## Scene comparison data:
- - - - -

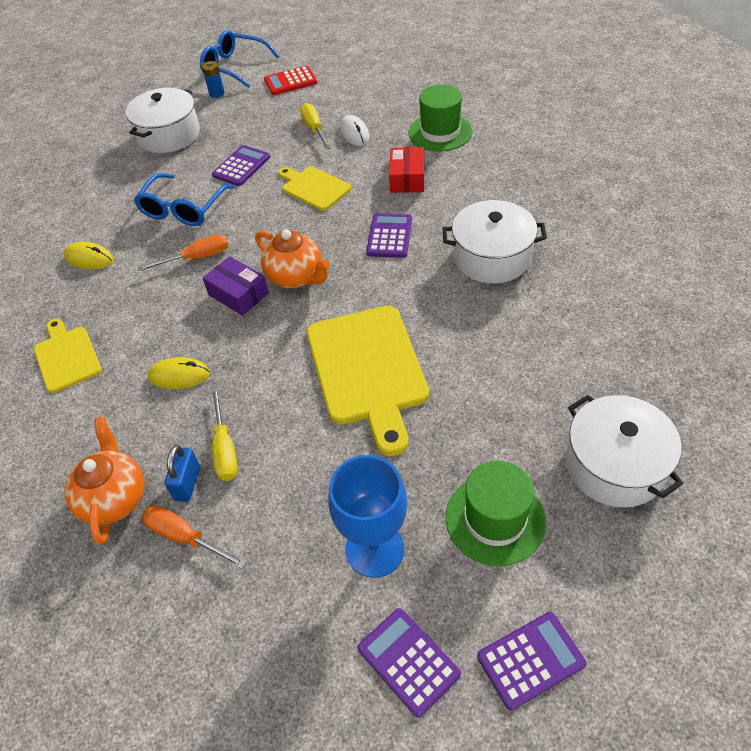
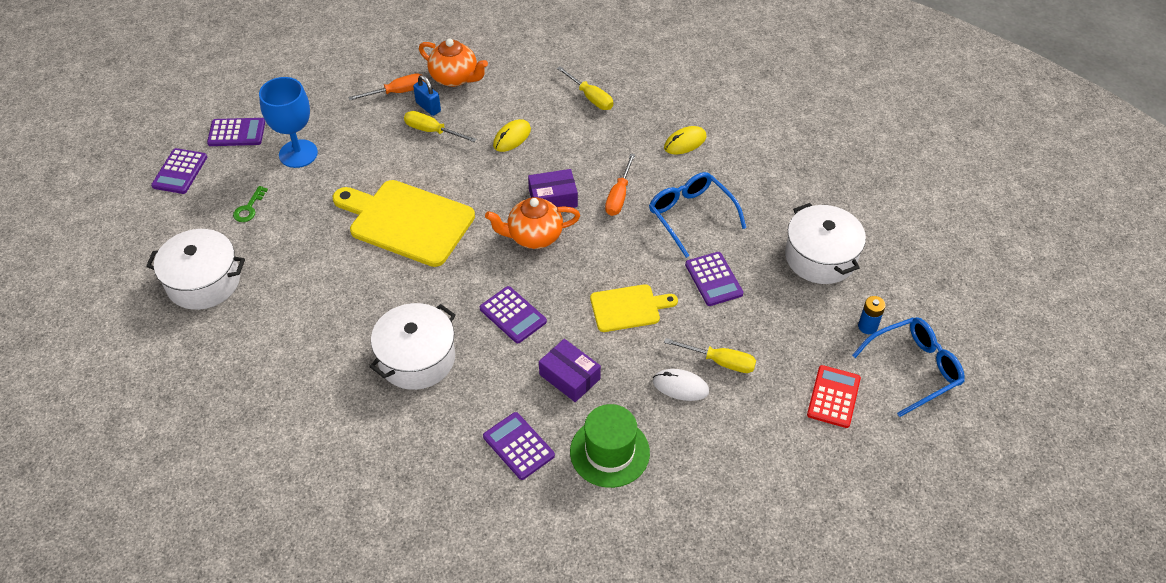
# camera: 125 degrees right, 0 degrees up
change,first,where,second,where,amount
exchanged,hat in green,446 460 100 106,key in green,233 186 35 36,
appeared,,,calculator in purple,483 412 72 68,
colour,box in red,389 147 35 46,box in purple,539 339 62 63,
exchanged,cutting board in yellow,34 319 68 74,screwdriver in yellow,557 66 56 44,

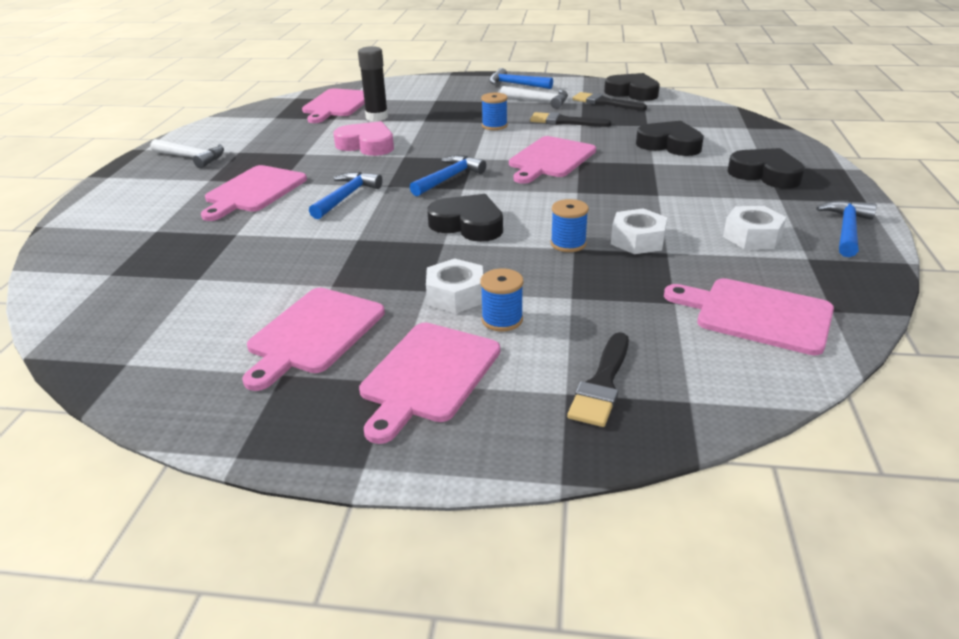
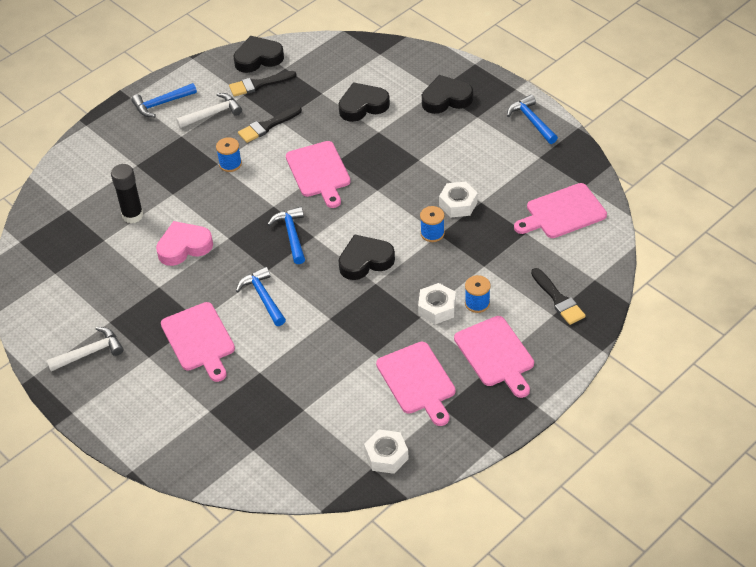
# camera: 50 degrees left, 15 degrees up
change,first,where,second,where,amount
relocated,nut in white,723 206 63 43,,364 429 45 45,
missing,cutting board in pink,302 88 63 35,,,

- - - - -

## Task instructions:
Where does the string "purple" appear in the records? Copy every line that holds it.

## Expected answer:
appeared,,,calculator in purple,483 412 72 68,
colour,box in red,389 147 35 46,box in purple,539 339 62 63,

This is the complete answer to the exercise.